◆ **Record set**:
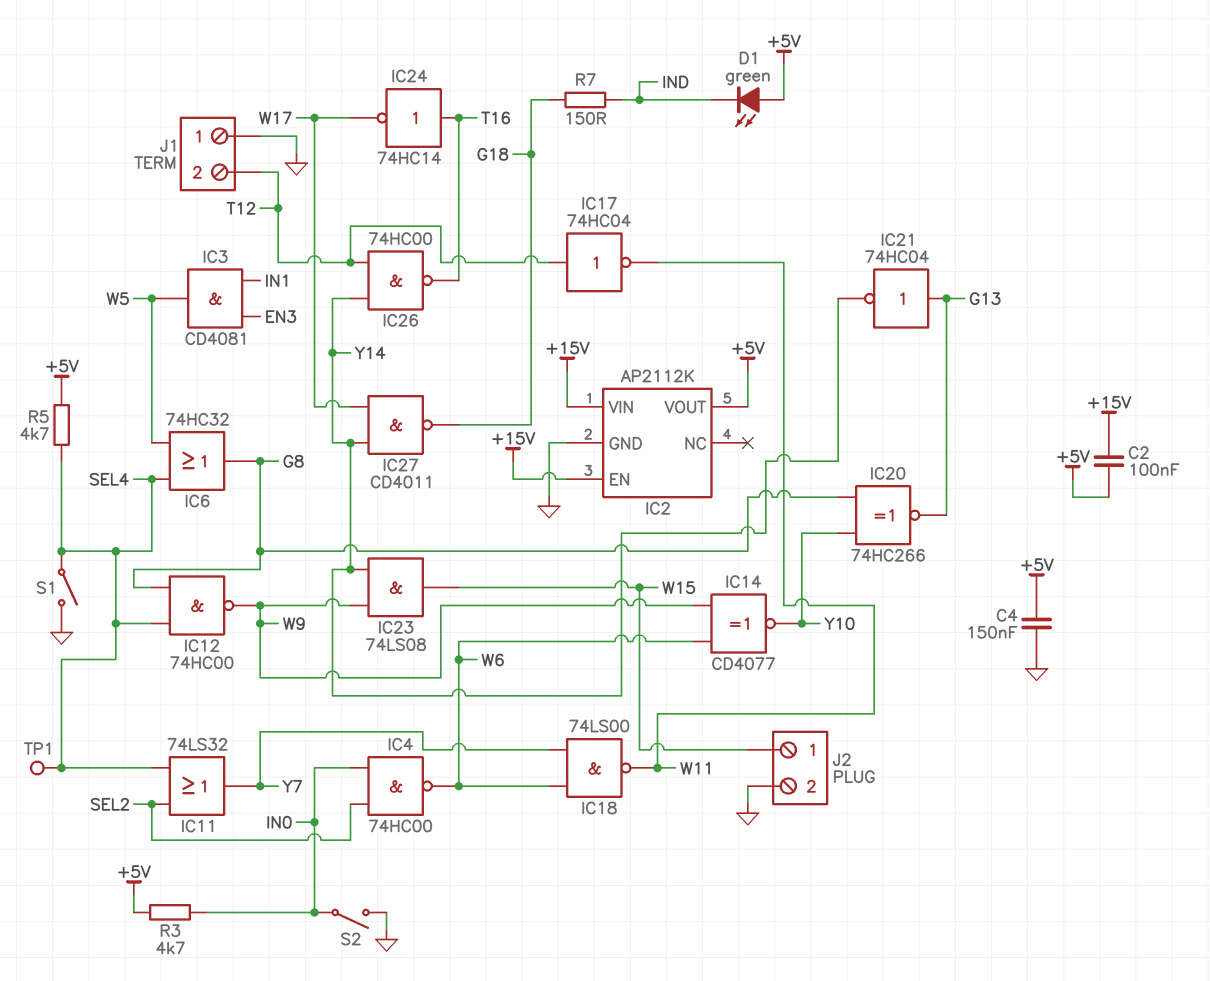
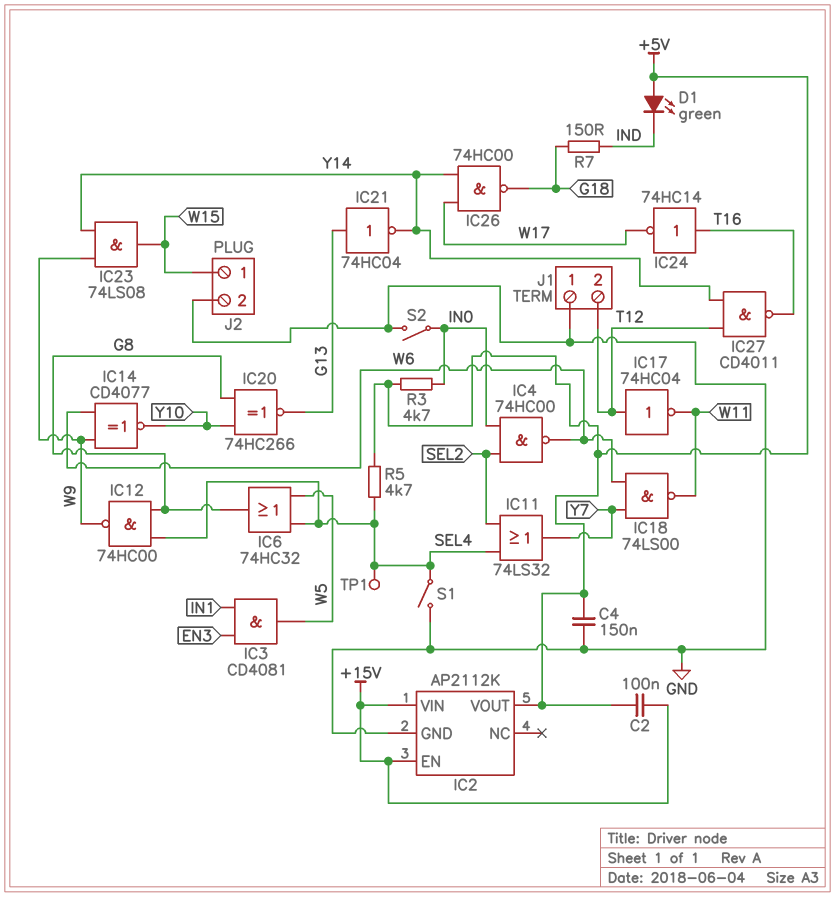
IC26: NAND 74HC00 (in T12, in Y14, out T16) -> NAND 74HC00 (in W17, in Y14, out G18)
IC27: NAND CD4011 (in W17, in Y14, out G18) -> NAND CD4011 (in T12, in Y14, out T16)

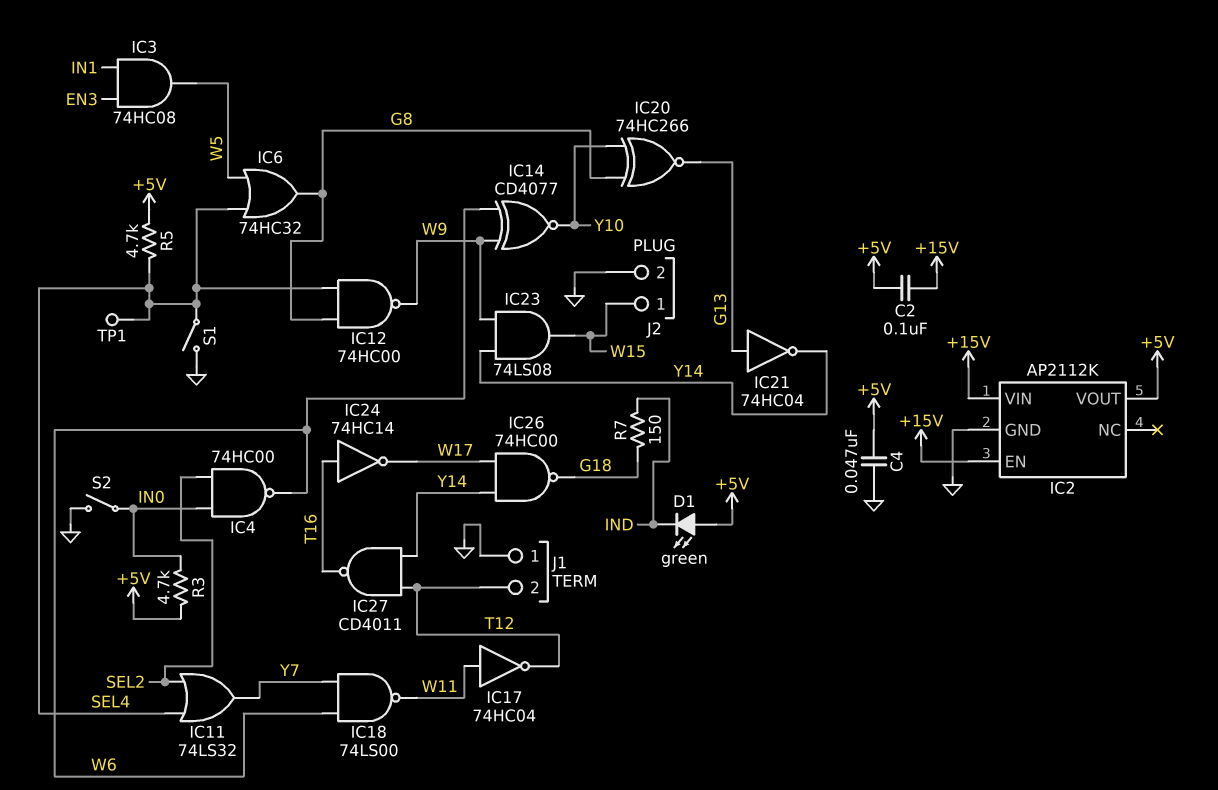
C4: 150nF (+5V, GND) -> 47nF (+5V, GND)
IC3: AND CD4081 (in EN3, in IN1, out W5) -> AND 74HC08 (in EN3, in IN1, out W5)
IC17: NOT 74HC04 (in T12, out W11) -> NOT 74HC04 (in W11, out T12)

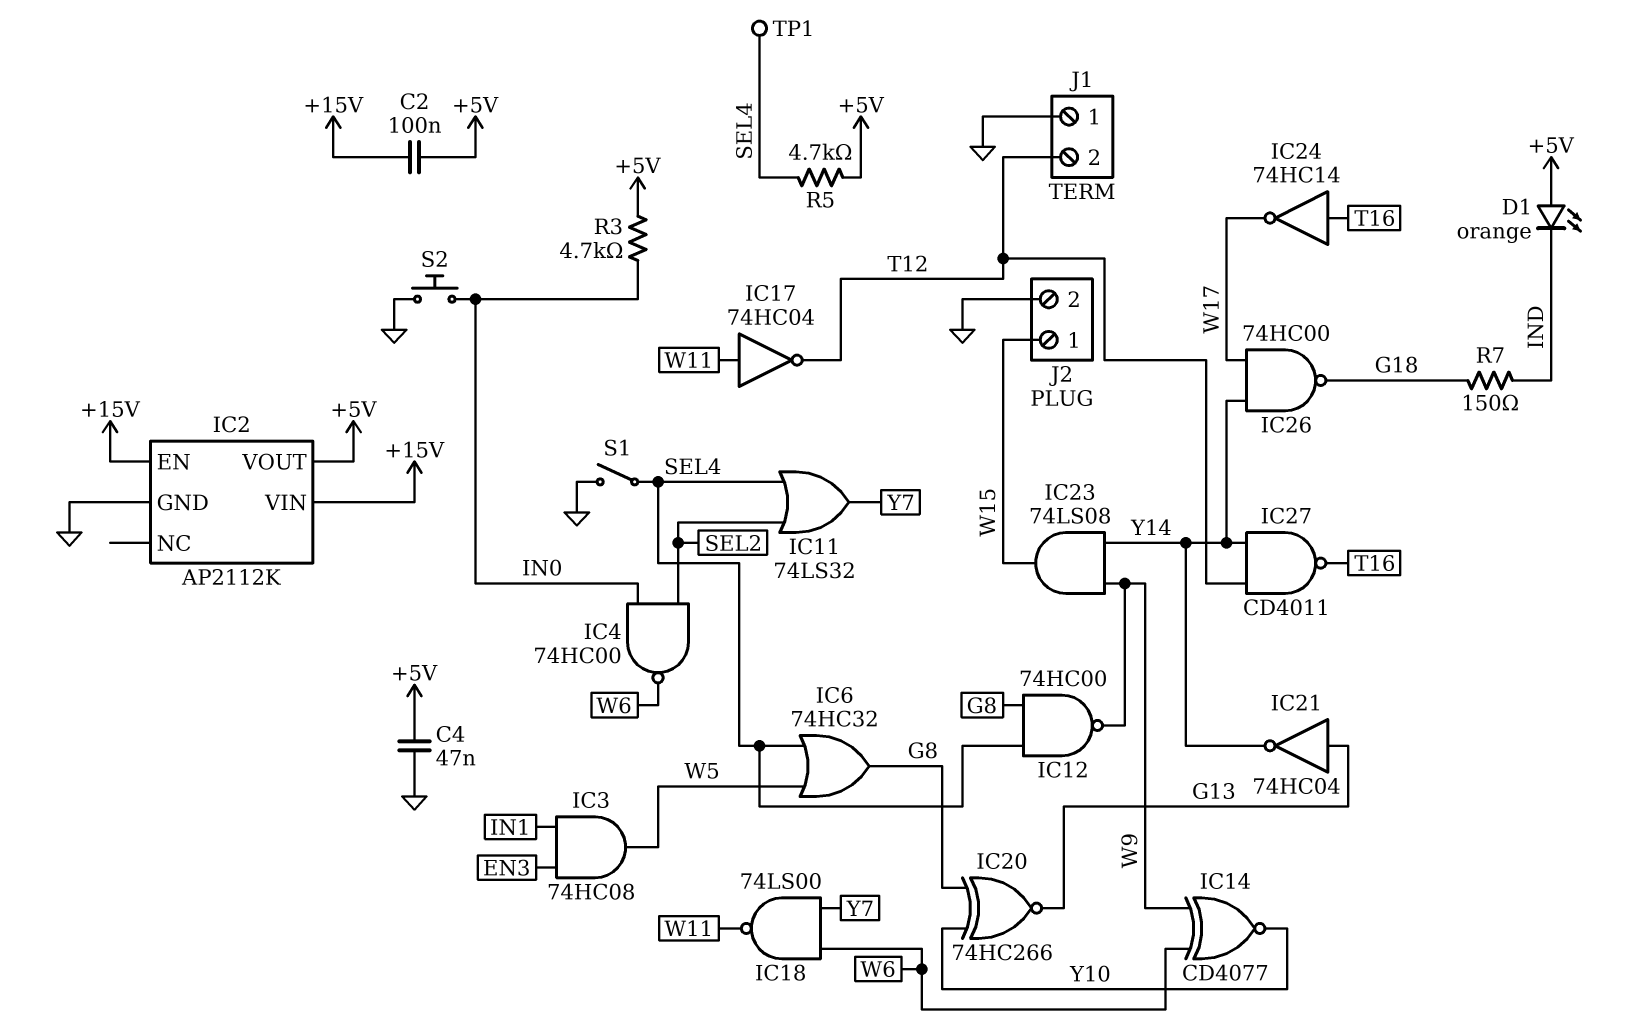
D1: LED green (A +5V, K IND) -> LED orange (A +5V, K IND)
S2: switch (GND, IN0) -> button (GND, IN0)

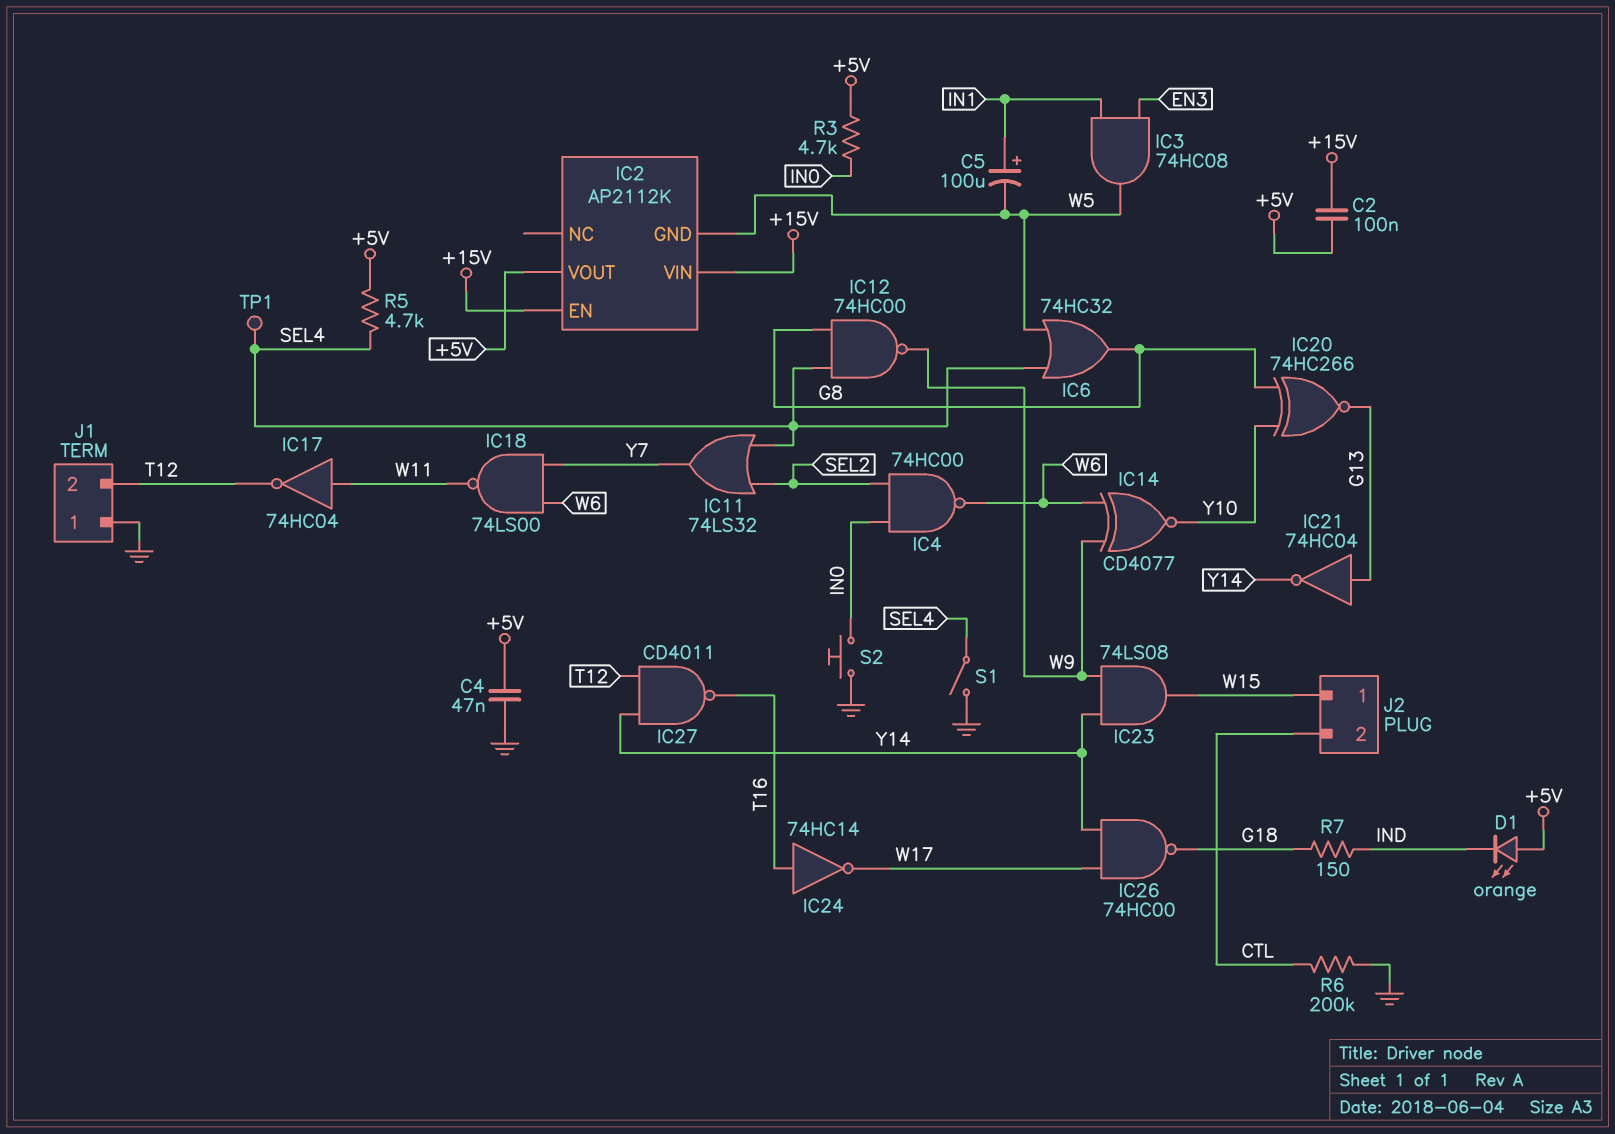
C5: none -> 100uF (plus IN1, minus W5)
IC2 pin GND: GND -> W5
J2 pin 2: GND -> CTL
R6: none -> 200k (CTL, GND)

◆ **What you have to do**:
If a line in the entries contains the word "none", copy that line out.

◆ **Task result**:
C5: none -> 100uF (plus IN1, minus W5)
R6: none -> 200k (CTL, GND)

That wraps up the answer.